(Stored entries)
• • • • • • •

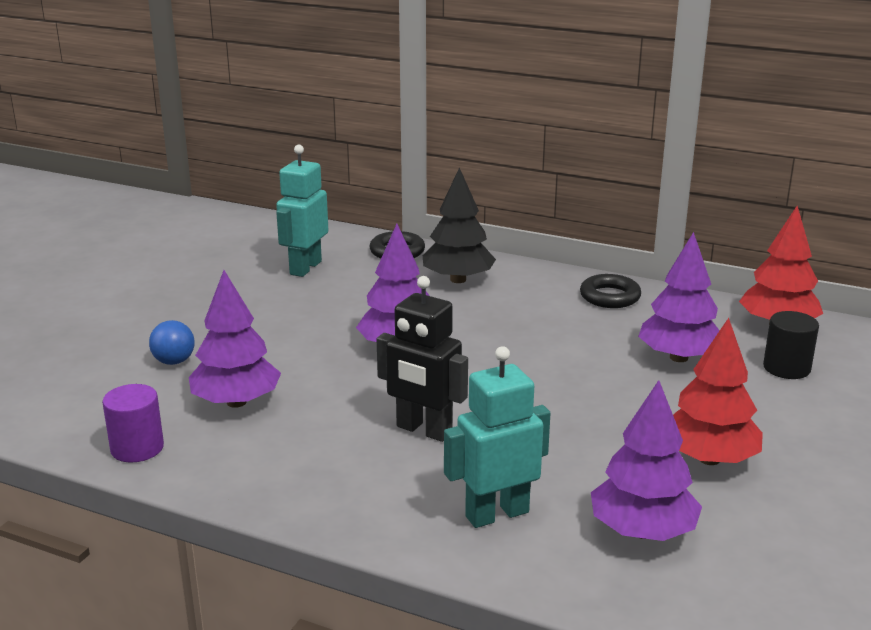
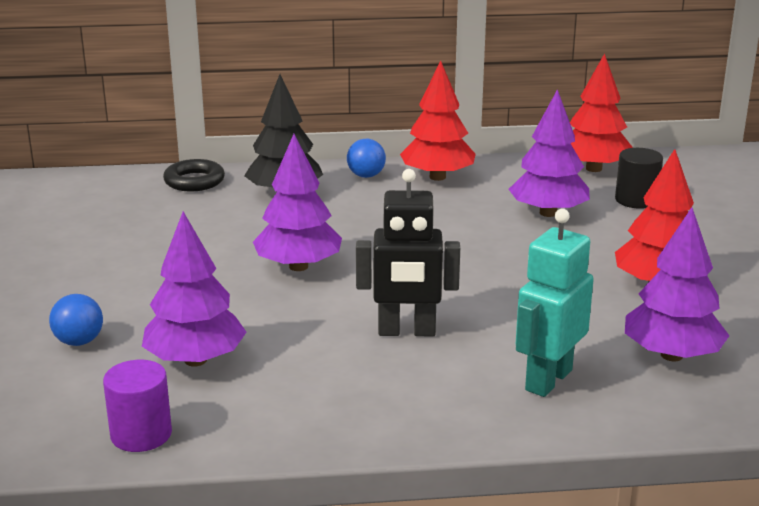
camera: 30 degrees left, 0 degrees up
(305, 268) = (115, 217): turquoise robot -> none
(545, 280) = (366, 176): none -> blue ball
(610, 297) = (437, 177): black ring -> red tree

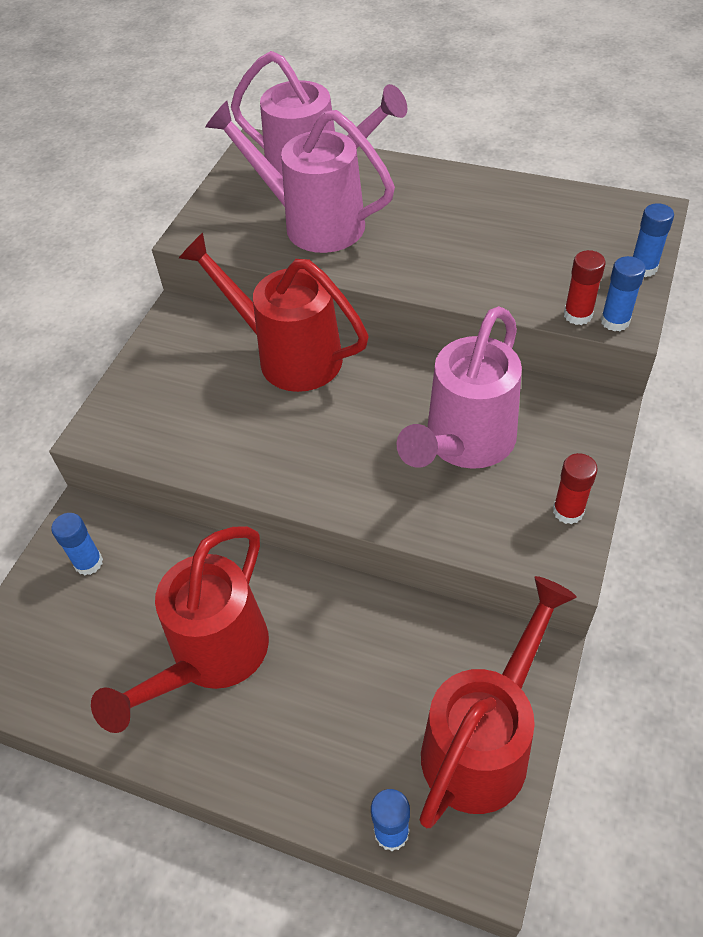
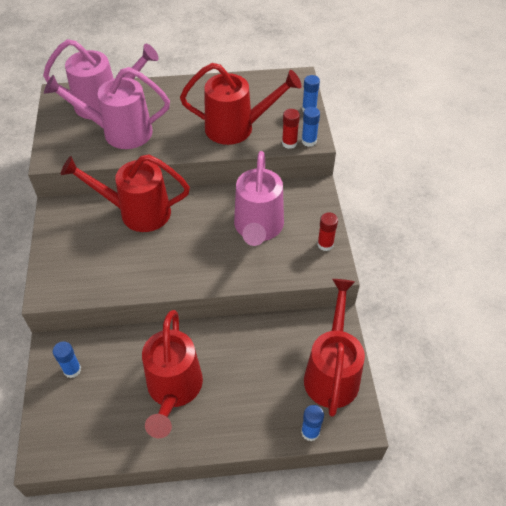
camera: 30 degrees left, 0 degrees up
(500, 265) = (237, 128): none -> red watering can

• • • • • • •

* Exercise details: The lines needed are those in the data above that hold the string "none"; copy each of them.

* Output of the exercise:
(305, 268) = (115, 217): turquoise robot -> none
(545, 280) = (366, 176): none -> blue ball
(500, 265) = (237, 128): none -> red watering can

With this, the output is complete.